■ **Exercise goal**
The word "white" occurs in some of the lines below; copy each of those lines.

■ **Data provided**
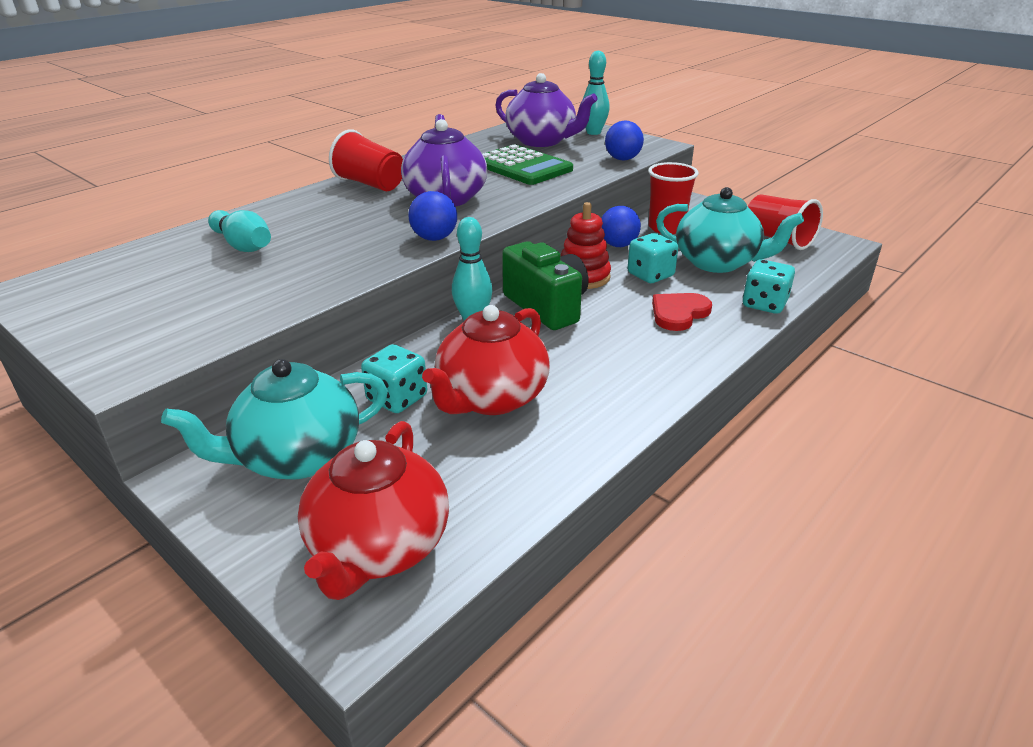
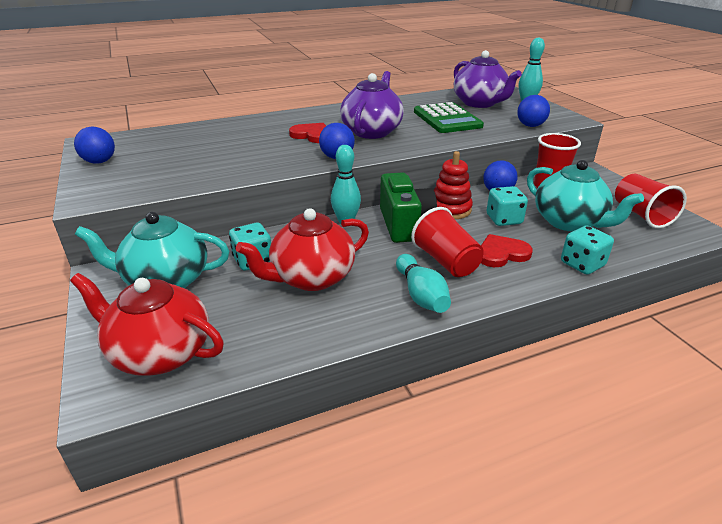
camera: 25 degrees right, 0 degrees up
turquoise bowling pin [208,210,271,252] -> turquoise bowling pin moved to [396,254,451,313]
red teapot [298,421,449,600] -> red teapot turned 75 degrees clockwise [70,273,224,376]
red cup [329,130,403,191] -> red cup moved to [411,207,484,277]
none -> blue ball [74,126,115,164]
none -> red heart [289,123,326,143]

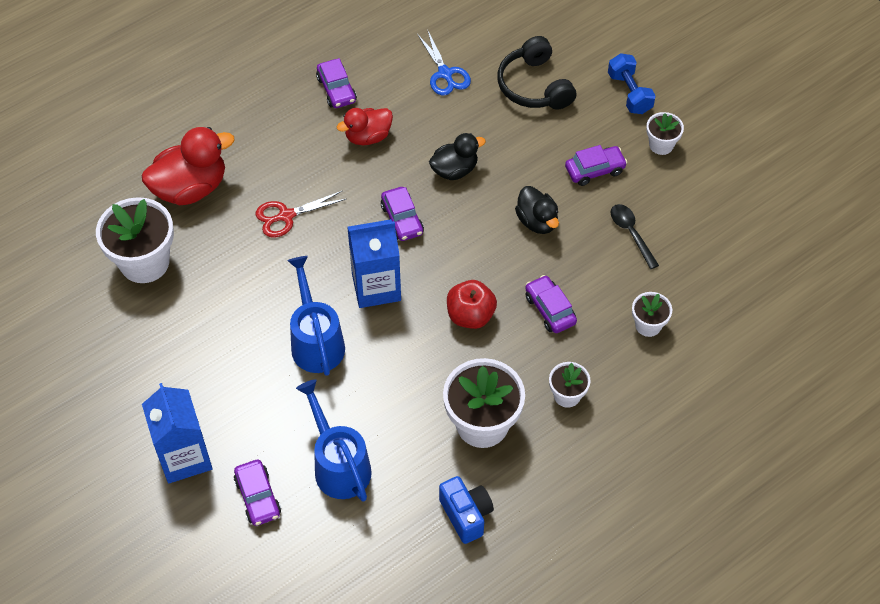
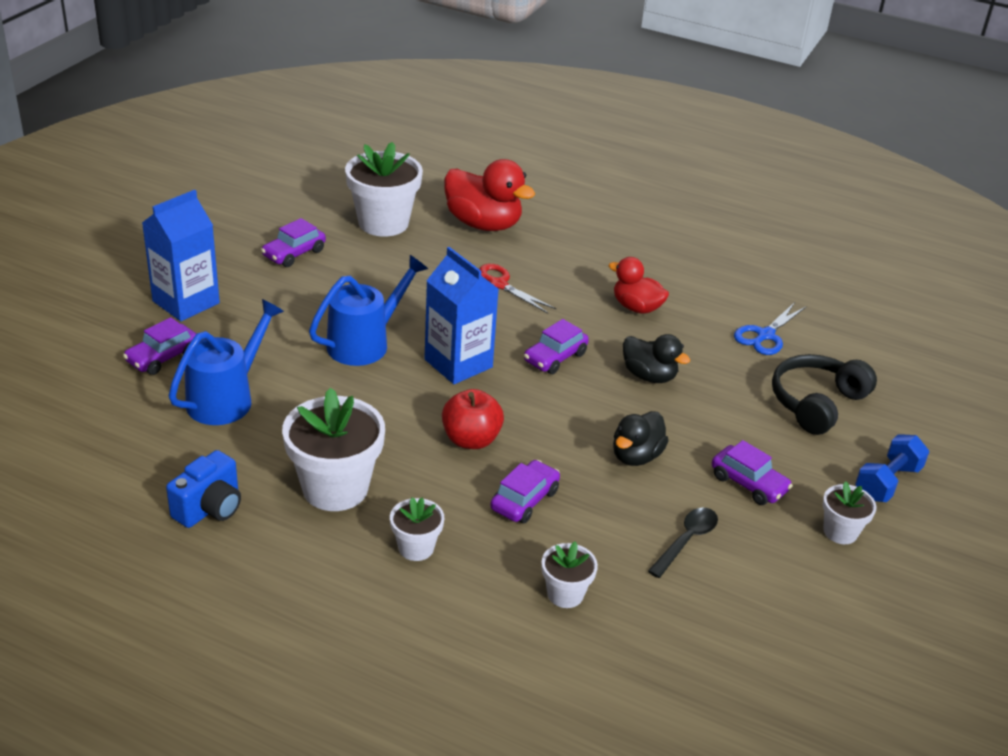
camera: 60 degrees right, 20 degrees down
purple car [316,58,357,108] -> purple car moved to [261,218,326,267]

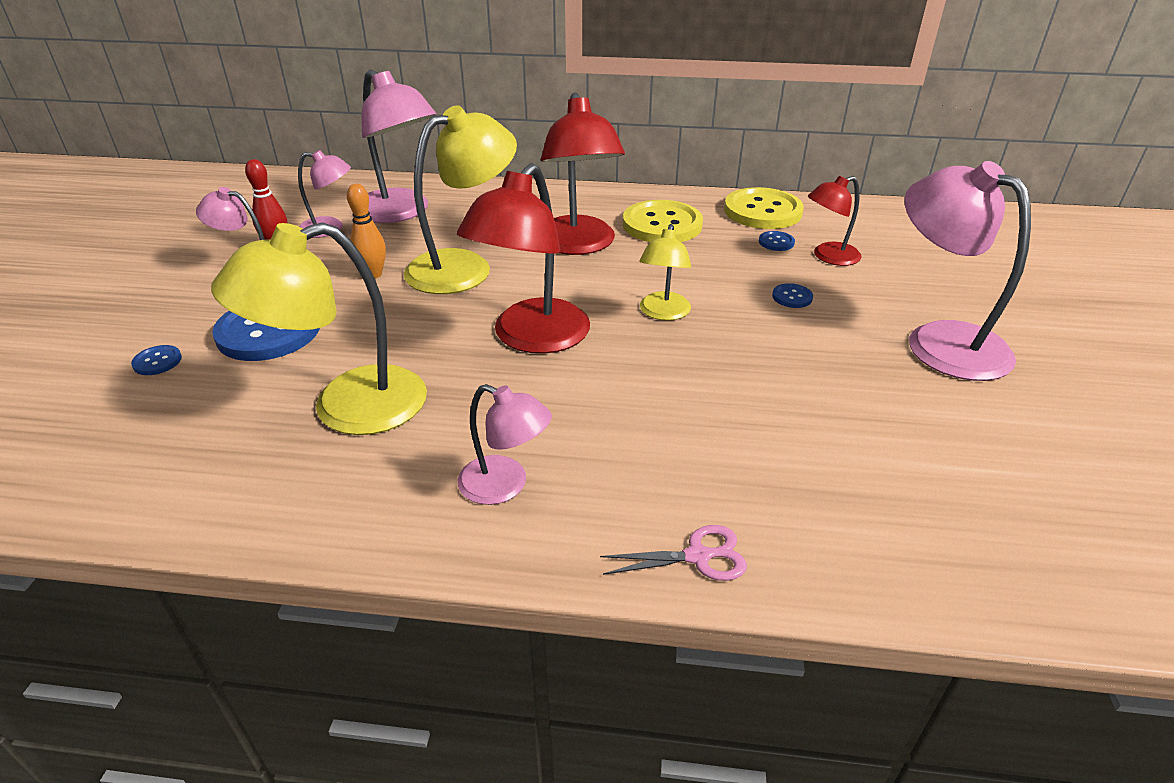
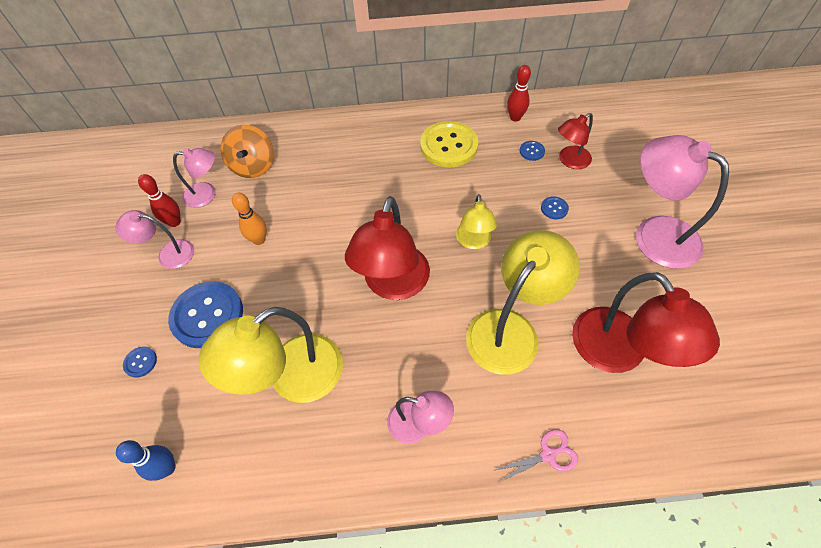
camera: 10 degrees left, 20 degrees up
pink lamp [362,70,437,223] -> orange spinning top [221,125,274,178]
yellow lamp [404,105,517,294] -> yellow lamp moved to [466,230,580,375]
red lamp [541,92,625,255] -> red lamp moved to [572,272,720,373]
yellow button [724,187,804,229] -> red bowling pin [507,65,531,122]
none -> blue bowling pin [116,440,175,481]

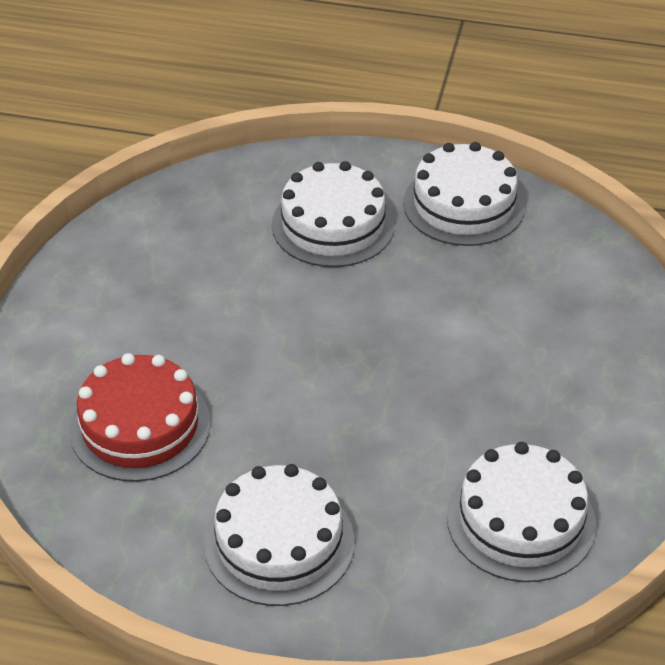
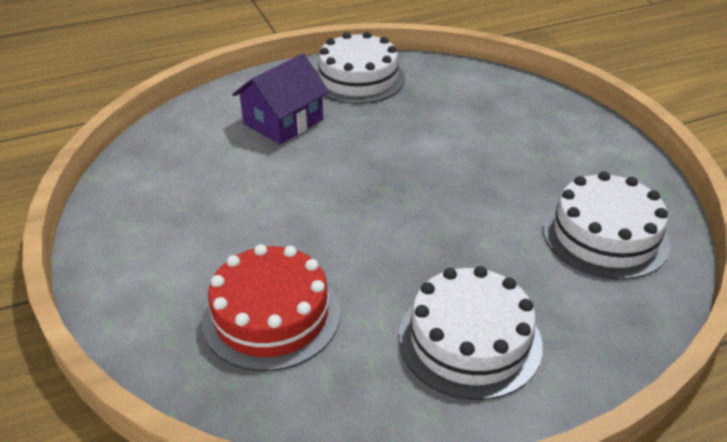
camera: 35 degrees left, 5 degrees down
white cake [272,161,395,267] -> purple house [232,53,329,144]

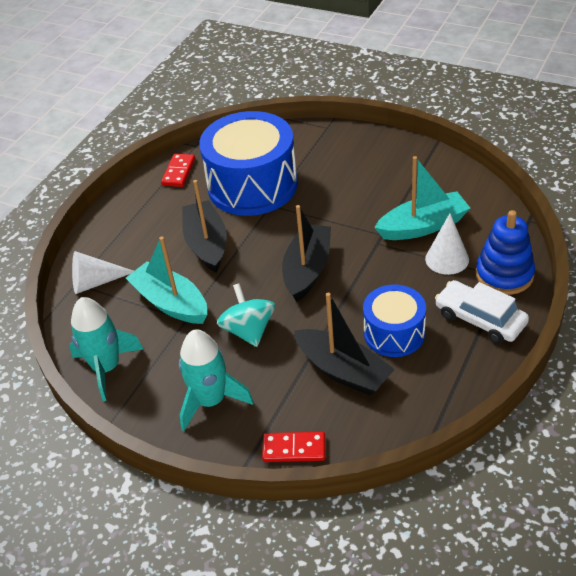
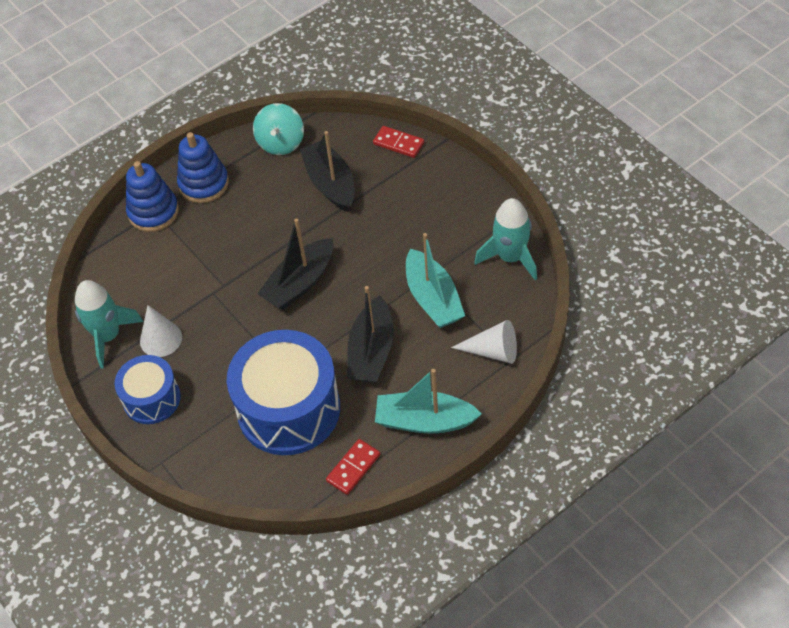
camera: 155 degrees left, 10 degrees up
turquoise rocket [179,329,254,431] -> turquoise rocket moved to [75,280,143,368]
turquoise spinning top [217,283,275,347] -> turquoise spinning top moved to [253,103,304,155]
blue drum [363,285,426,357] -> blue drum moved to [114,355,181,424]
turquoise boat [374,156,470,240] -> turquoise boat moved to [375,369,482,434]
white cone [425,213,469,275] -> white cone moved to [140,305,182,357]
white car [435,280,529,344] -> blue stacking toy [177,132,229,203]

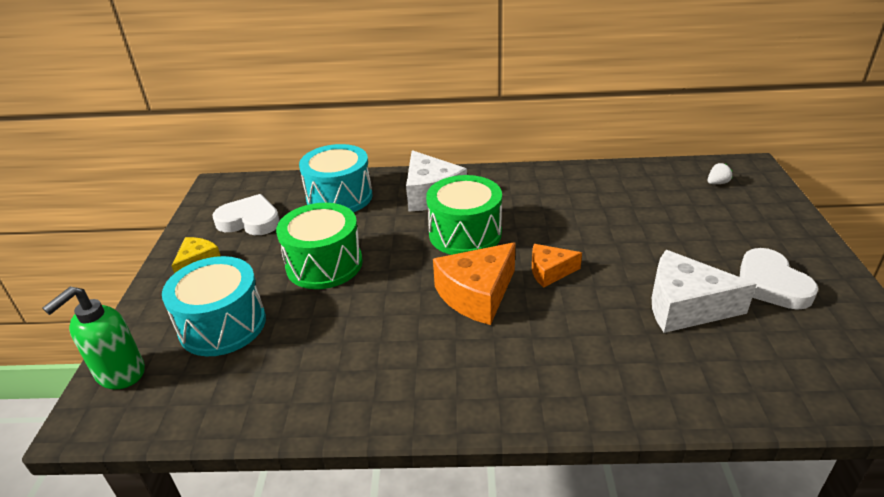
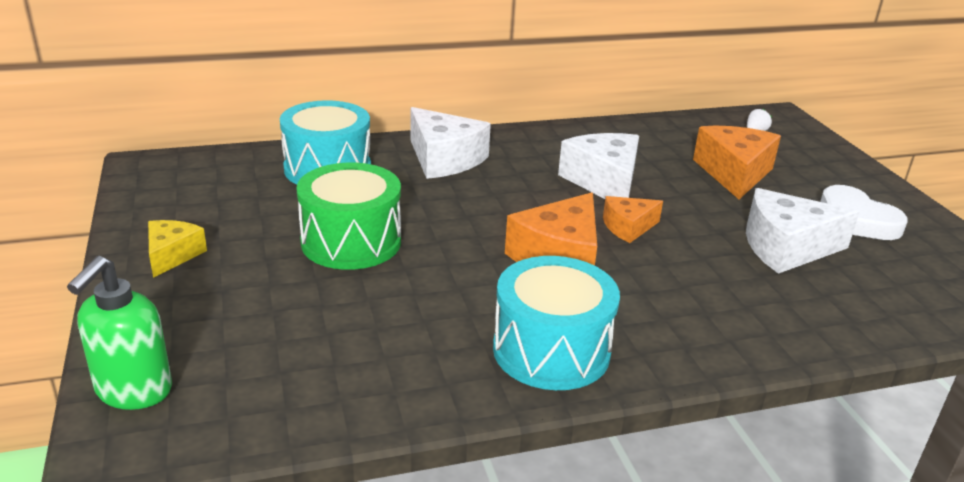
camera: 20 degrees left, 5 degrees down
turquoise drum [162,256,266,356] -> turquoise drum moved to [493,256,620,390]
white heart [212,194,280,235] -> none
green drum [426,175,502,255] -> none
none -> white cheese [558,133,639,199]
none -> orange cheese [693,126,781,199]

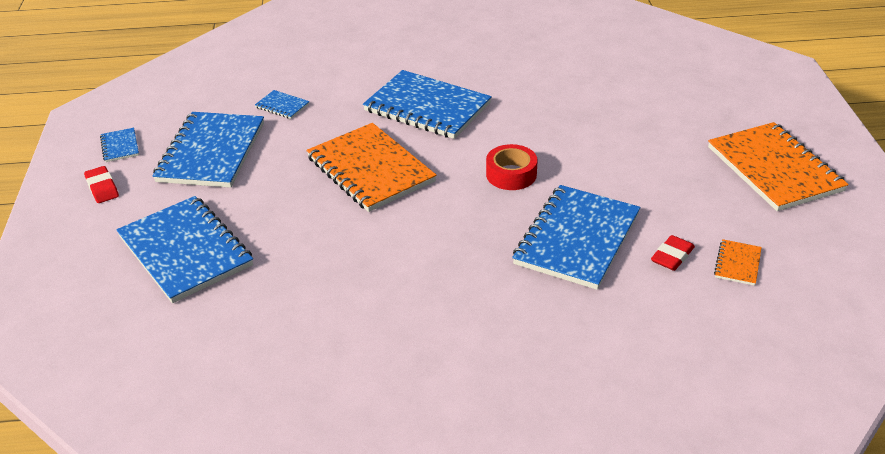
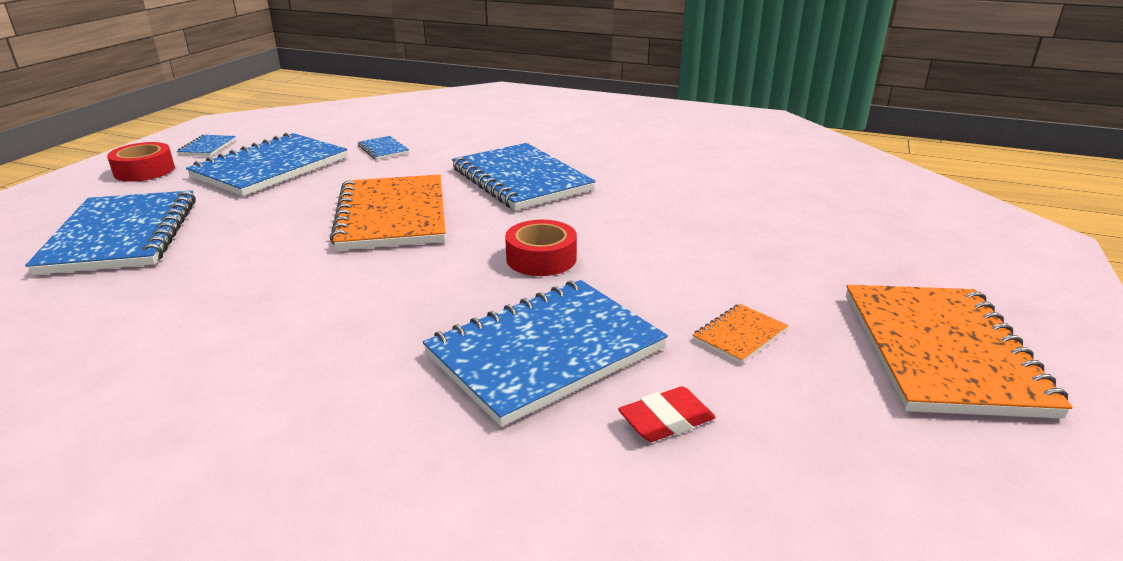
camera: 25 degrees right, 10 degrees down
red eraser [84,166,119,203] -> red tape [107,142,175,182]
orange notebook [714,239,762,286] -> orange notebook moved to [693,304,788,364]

■ **Solution to this exercise**
white cake [272,161,395,267] -> purple house [232,53,329,144]
white cone [425,213,469,275] -> white cone moved to [140,305,182,357]
white car [435,280,529,344] -> blue stacking toy [177,132,229,203]
white heart [212,194,280,235] -> none
none -> white cheese [558,133,639,199]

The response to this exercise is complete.